— What is required —
Nothing but the lines holding the string "minus" should appear in the answer. Copy them from the entries.

(Data extracts begins)

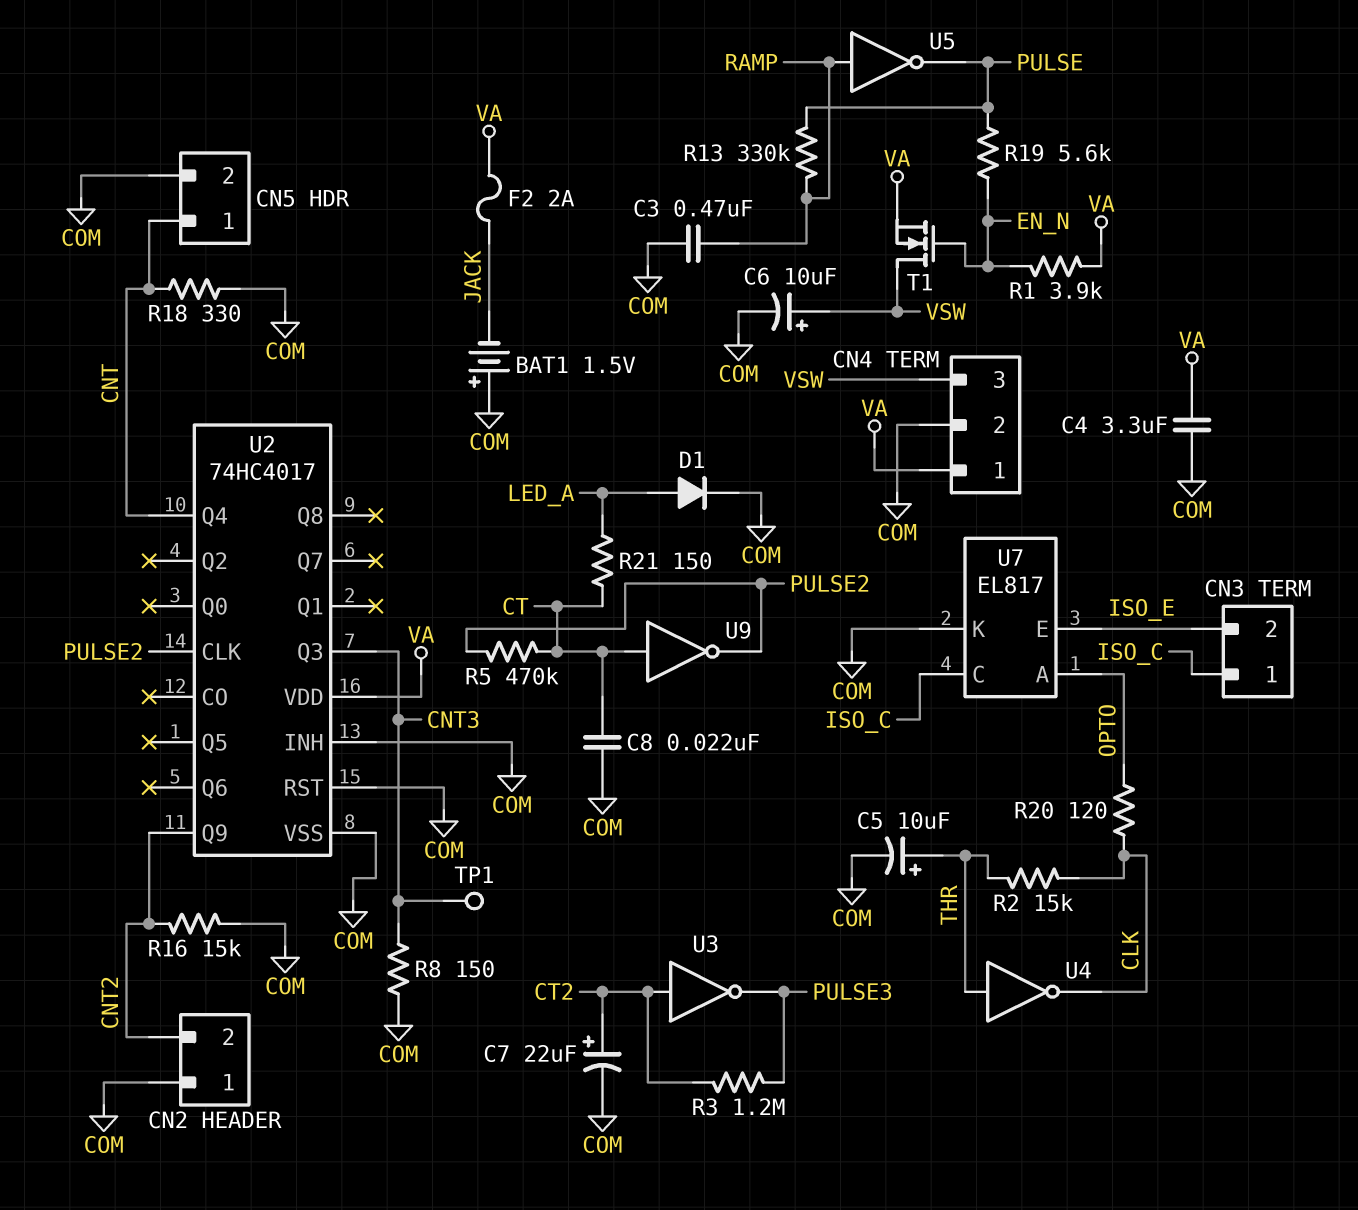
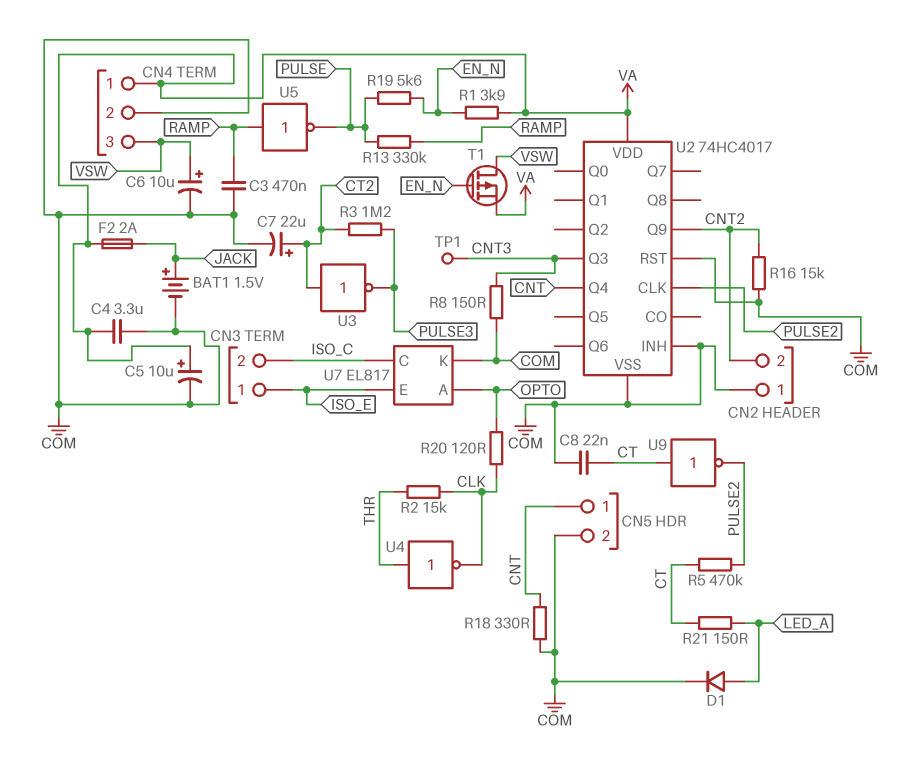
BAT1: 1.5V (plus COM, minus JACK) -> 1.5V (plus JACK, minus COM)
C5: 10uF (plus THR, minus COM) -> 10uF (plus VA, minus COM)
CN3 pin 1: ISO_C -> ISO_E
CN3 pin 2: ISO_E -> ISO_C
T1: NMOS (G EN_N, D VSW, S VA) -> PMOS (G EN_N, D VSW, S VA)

(Data extracts ends)
(Data extracts begins)

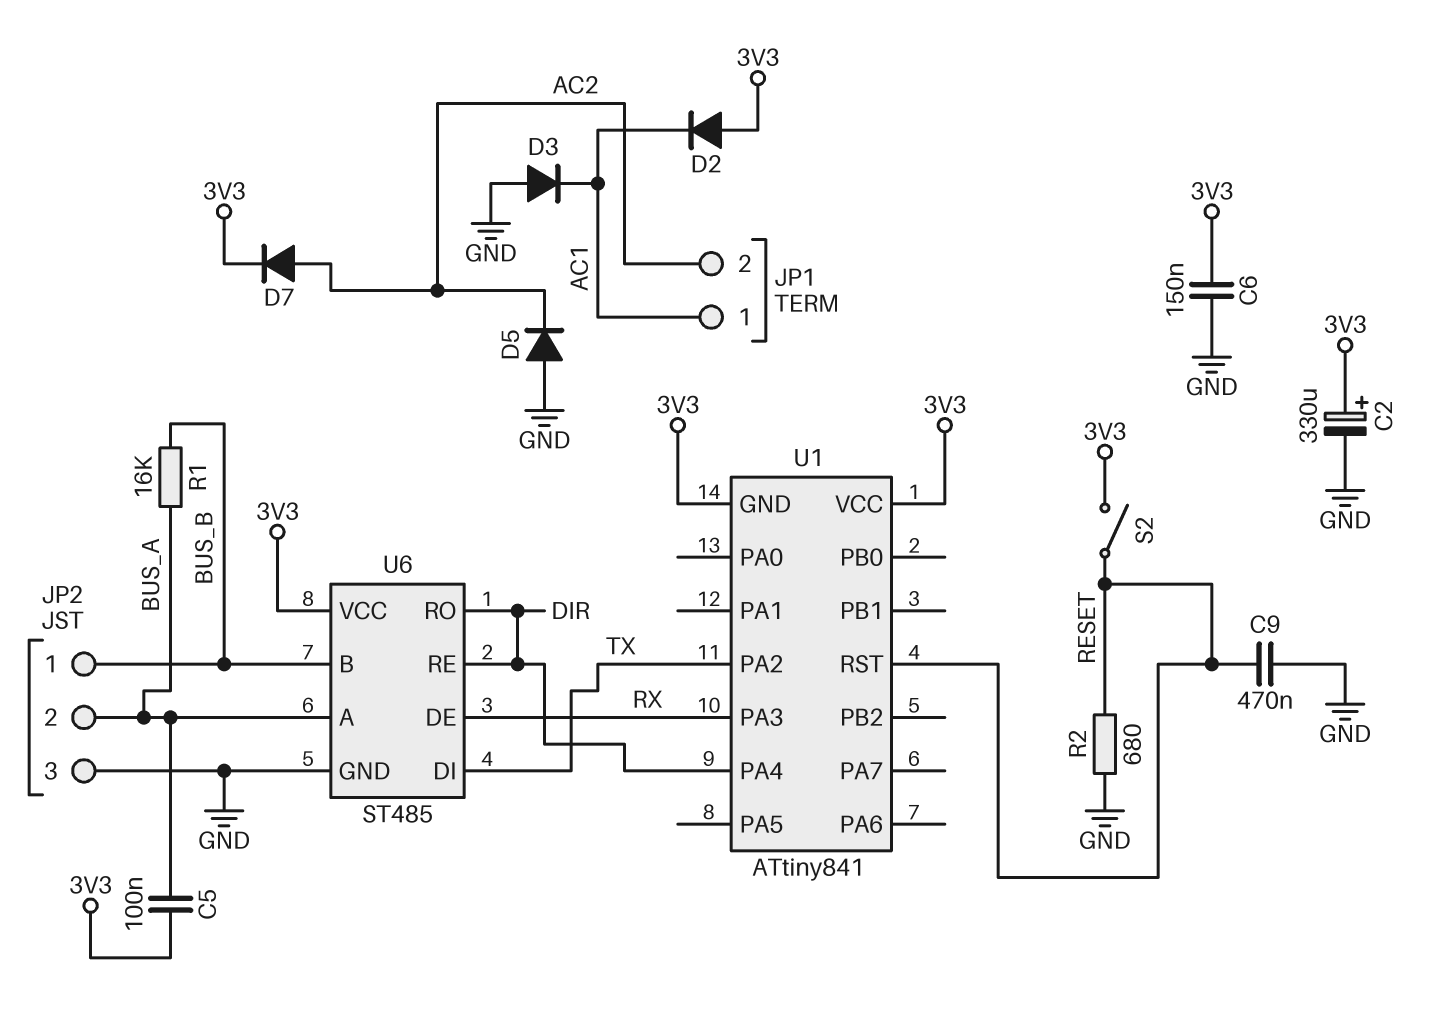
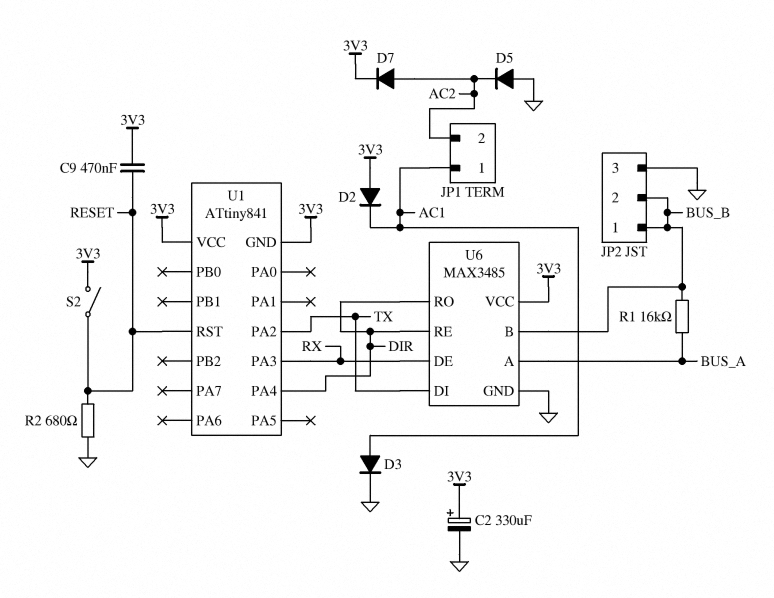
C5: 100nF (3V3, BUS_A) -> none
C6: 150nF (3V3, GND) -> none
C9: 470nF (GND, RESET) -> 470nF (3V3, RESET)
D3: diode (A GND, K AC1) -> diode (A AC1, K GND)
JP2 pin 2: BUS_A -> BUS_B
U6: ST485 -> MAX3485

(Data extracts ends)

— Worked solution —
BAT1: 1.5V (plus COM, minus JACK) -> 1.5V (plus JACK, minus COM)
C5: 10uF (plus THR, minus COM) -> 10uF (plus VA, minus COM)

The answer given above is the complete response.